Directions: Would you reproduce each of the records below precisely, with the pictures left out?

===== Given records =====

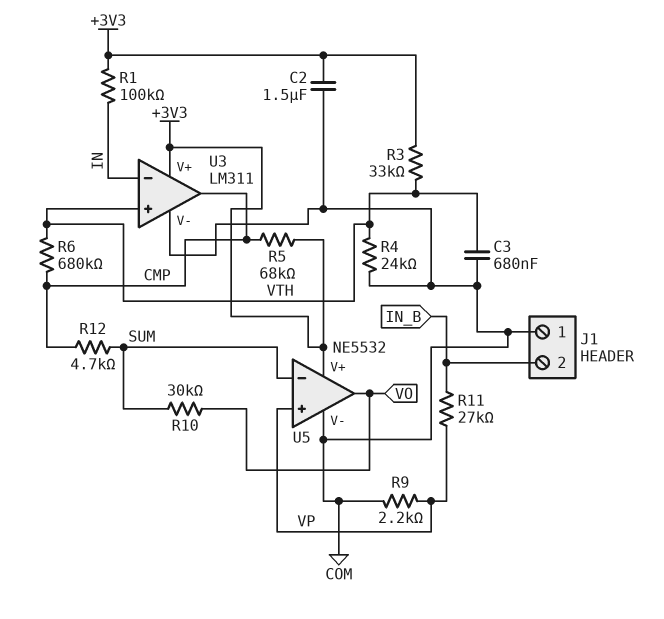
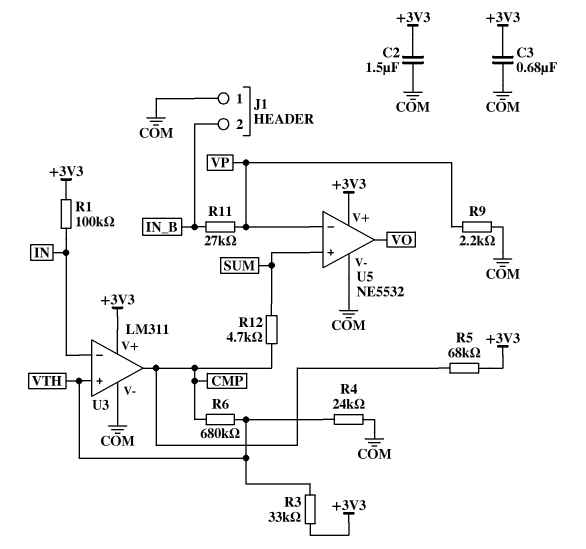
C3: 680nF (COM, VTH) -> 680nF (+3V3, COM)
R10: 30k (SUM, VO) -> none
U5 pin in+: VP -> SUM
U5 pin in-: SUM -> VP

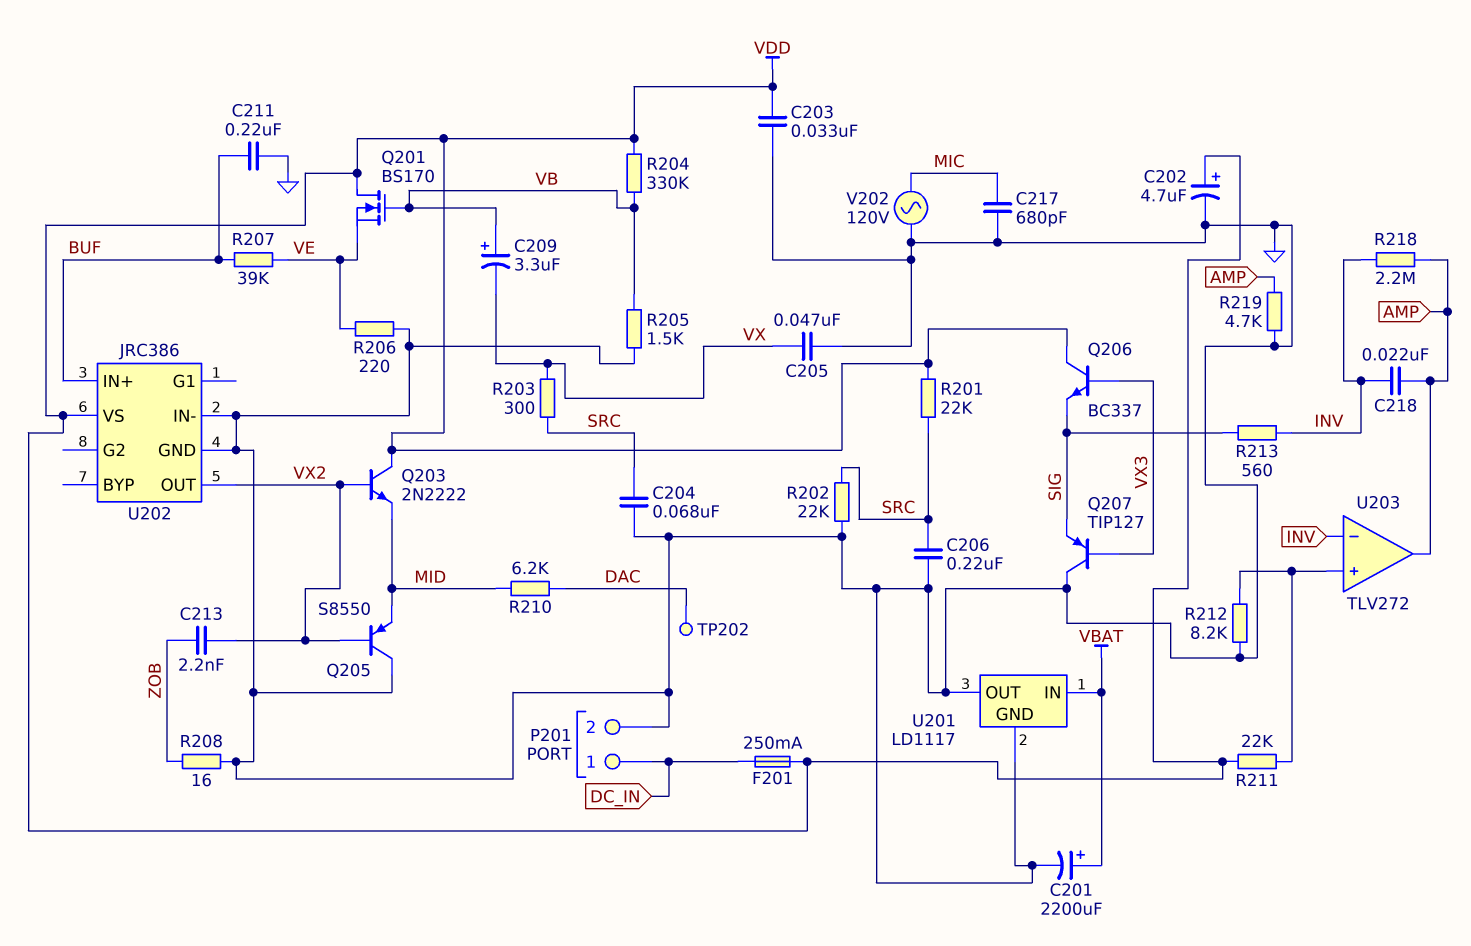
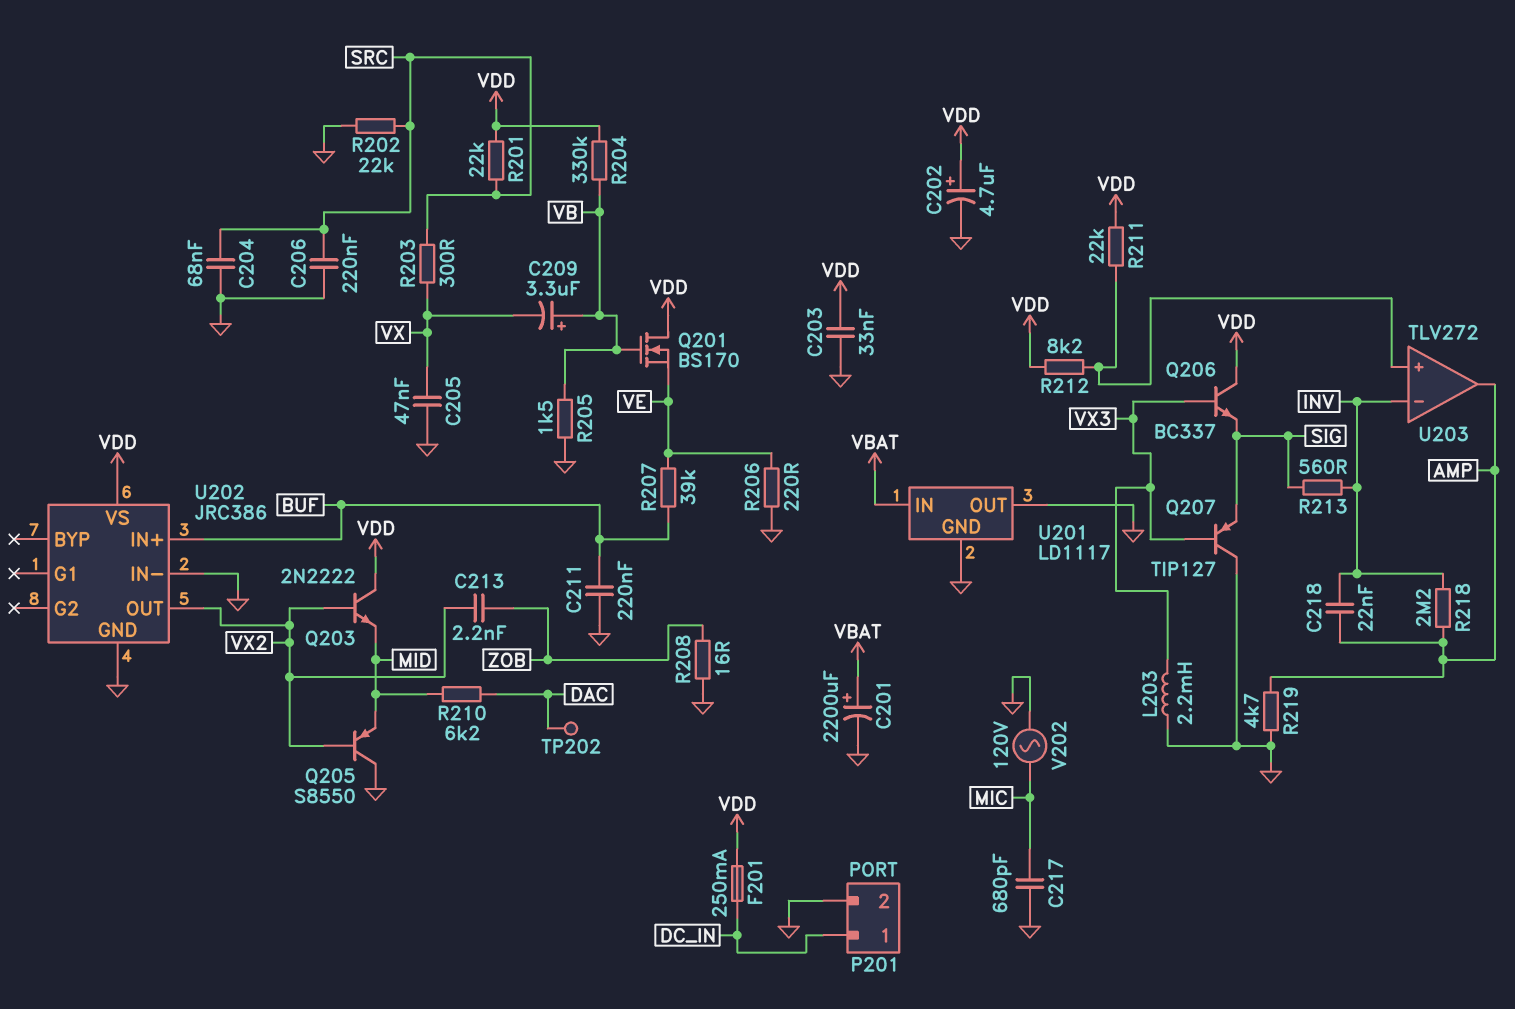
L203: none -> 2.2mH (GND, VX3)
R212: 8.2k (GND, U203/in+) -> 8.2k (U203/in+, VDD)

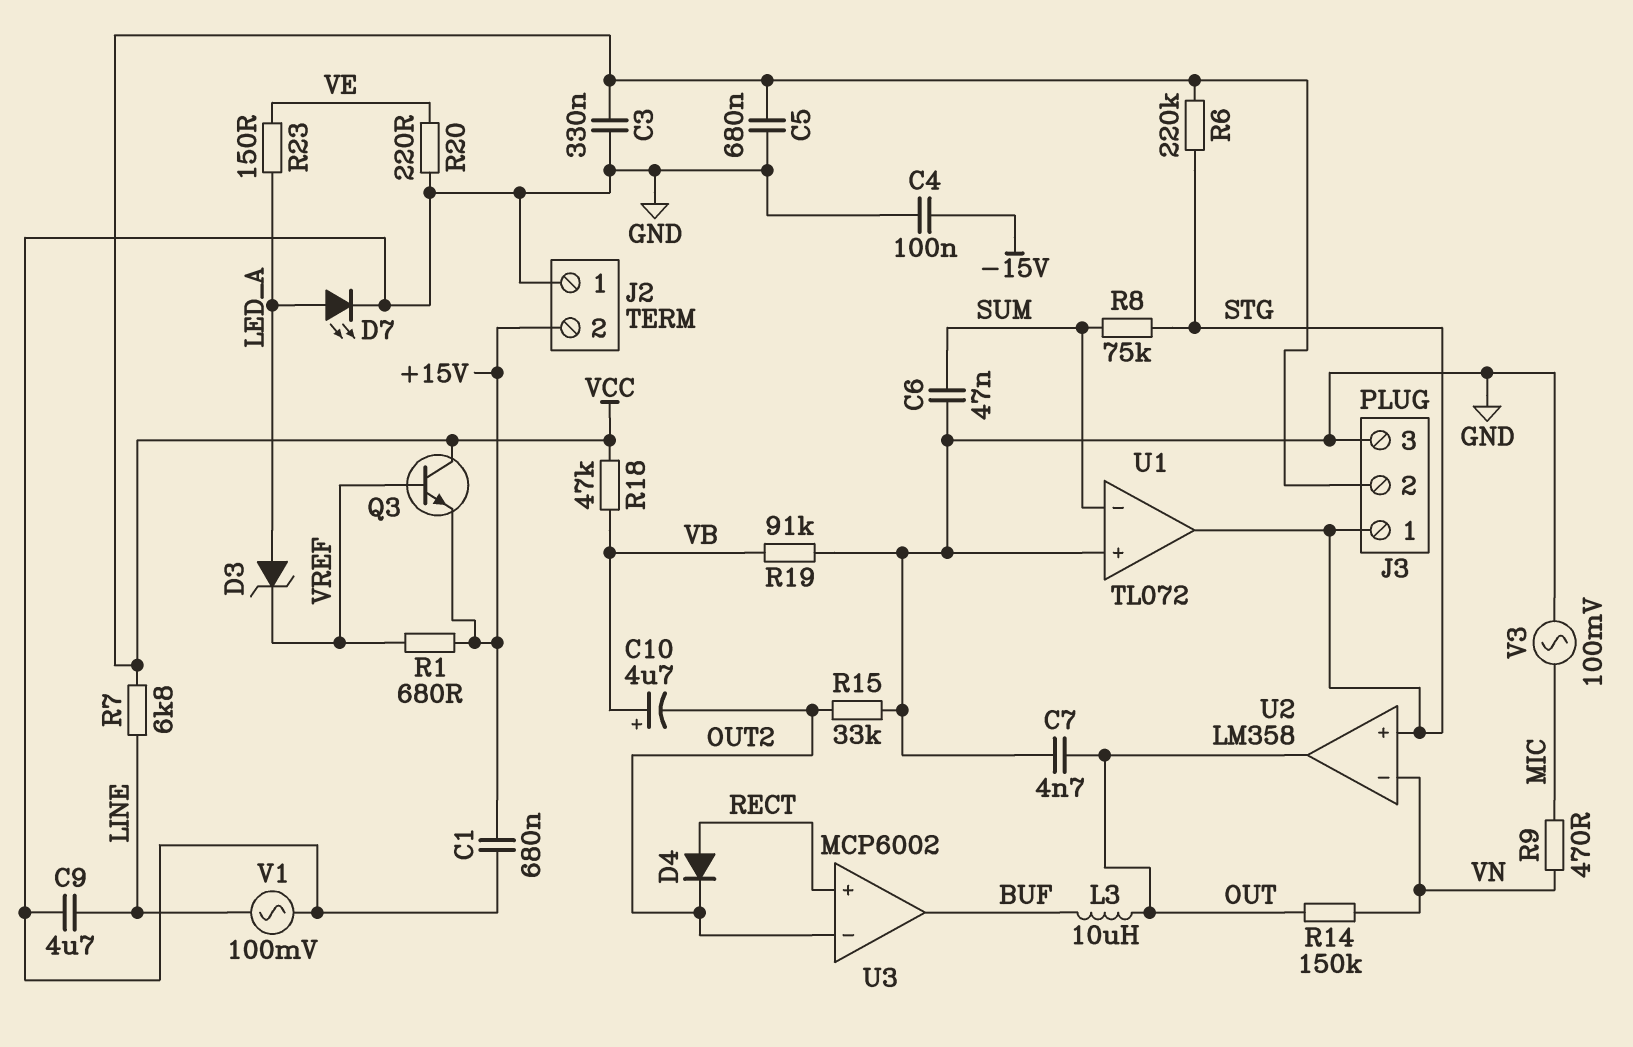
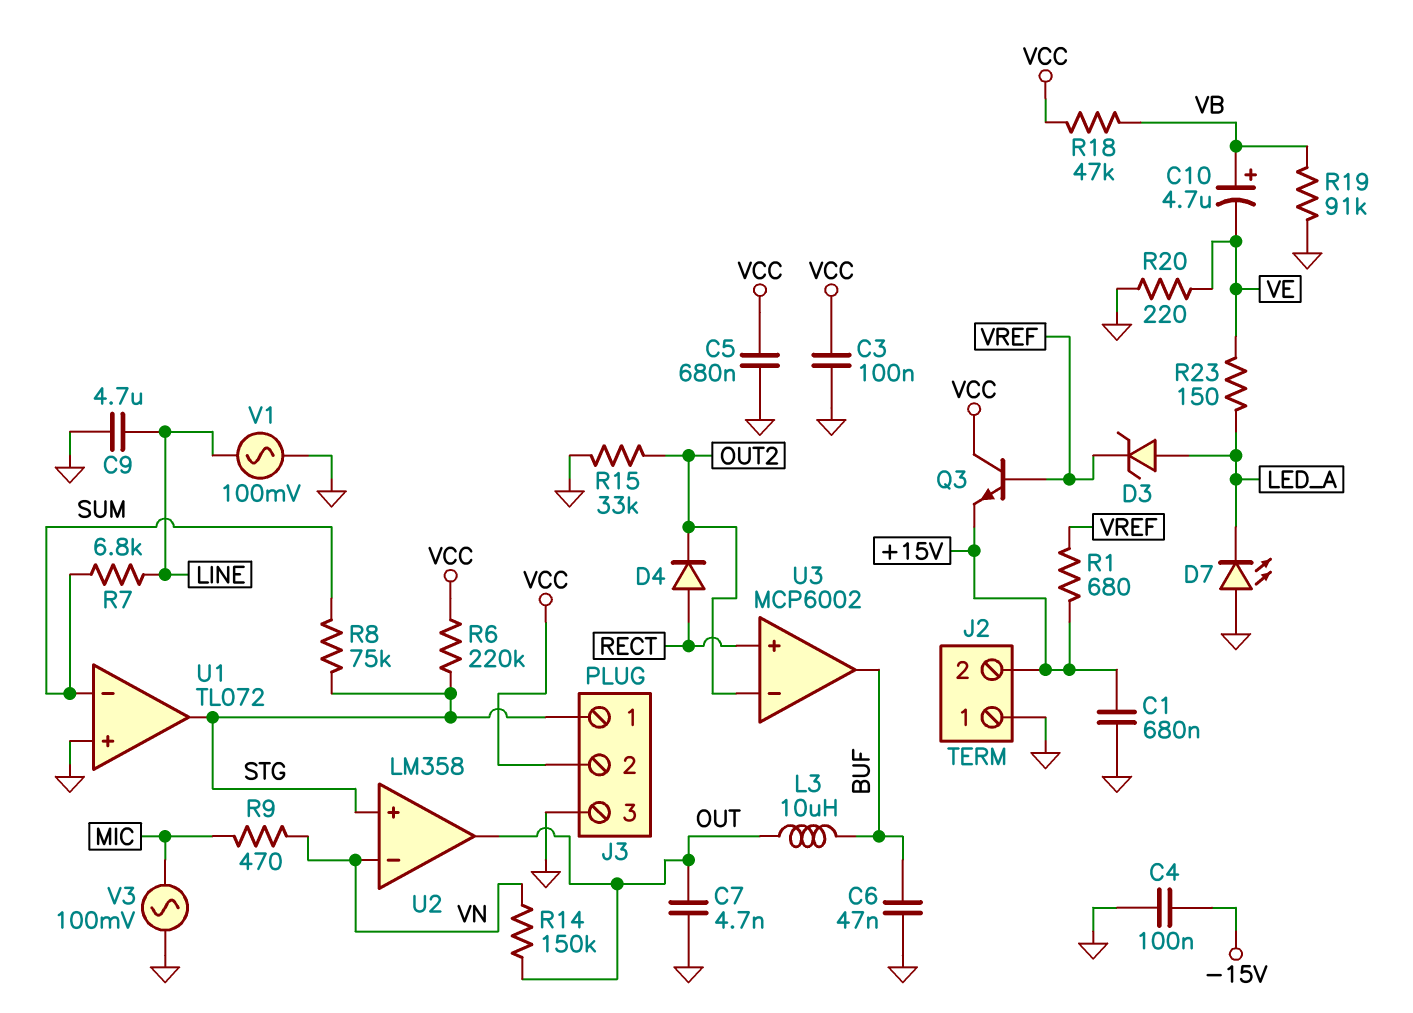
C3: 330nF (GND, VCC) -> 100nF (GND, VCC)
C6: 47nF (GND, SUM) -> 47nF (BUF, GND)
C10: 4.7uF (plus VB, minus OUT2) -> 4.7uF (plus VB, minus VE)
D7: LED (A LED_A, K GND) -> LED (A GND, K LED_A)
R7: 6.8k (LINE, VCC) -> 6.8k (LINE, SUM)

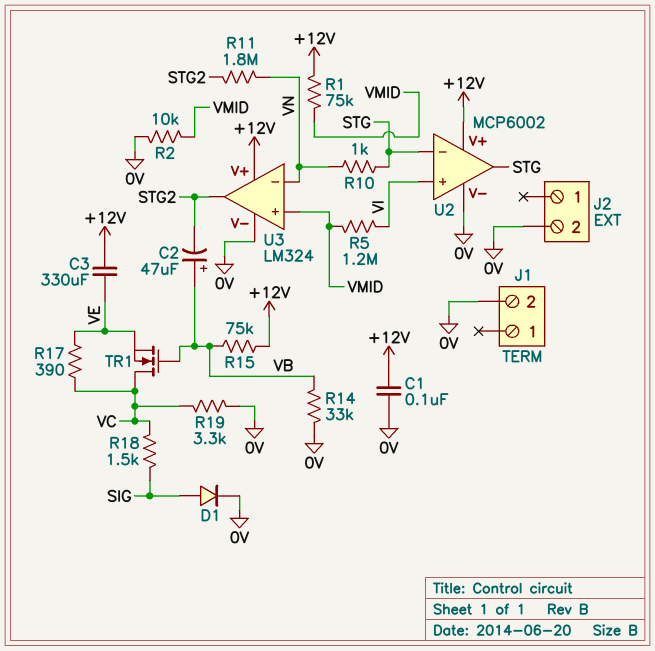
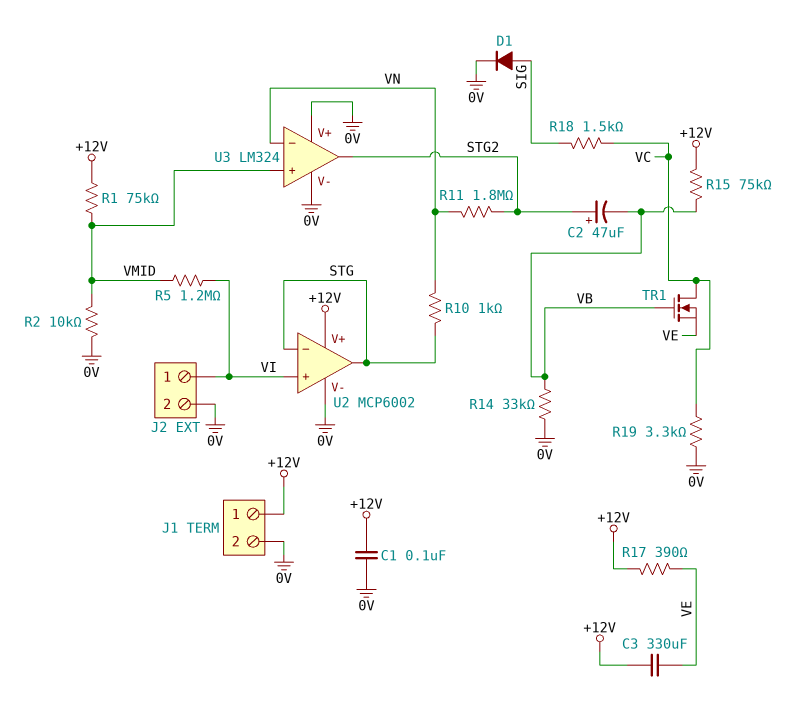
C2: 47uF (plus VB, minus STG2) -> 47uF (plus STG2, minus VB)
J1 pin 1: none -> +12V
J2 pin 1: none -> VI
R17: 390 (VC, VE) -> 390 (+12V, VE)
U3 pin V+: +12V -> 0V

=====

Response below:
C3: 680nF (COM, VTH) -> 680nF (+3V3, COM)
R10: 30k (SUM, VO) -> none
U5 pin in+: VP -> SUM
U5 pin in-: SUM -> VP

L203: none -> 2.2mH (GND, VX3)
R212: 8.2k (GND, U203/in+) -> 8.2k (U203/in+, VDD)

C3: 330nF (GND, VCC) -> 100nF (GND, VCC)
C6: 47nF (GND, SUM) -> 47nF (BUF, GND)
C10: 4.7uF (plus VB, minus OUT2) -> 4.7uF (plus VB, minus VE)
D7: LED (A LED_A, K GND) -> LED (A GND, K LED_A)
R7: 6.8k (LINE, VCC) -> 6.8k (LINE, SUM)

C2: 47uF (plus VB, minus STG2) -> 47uF (plus STG2, minus VB)
J1 pin 1: none -> +12V
J2 pin 1: none -> VI
R17: 390 (VC, VE) -> 390 (+12V, VE)
U3 pin V+: +12V -> 0V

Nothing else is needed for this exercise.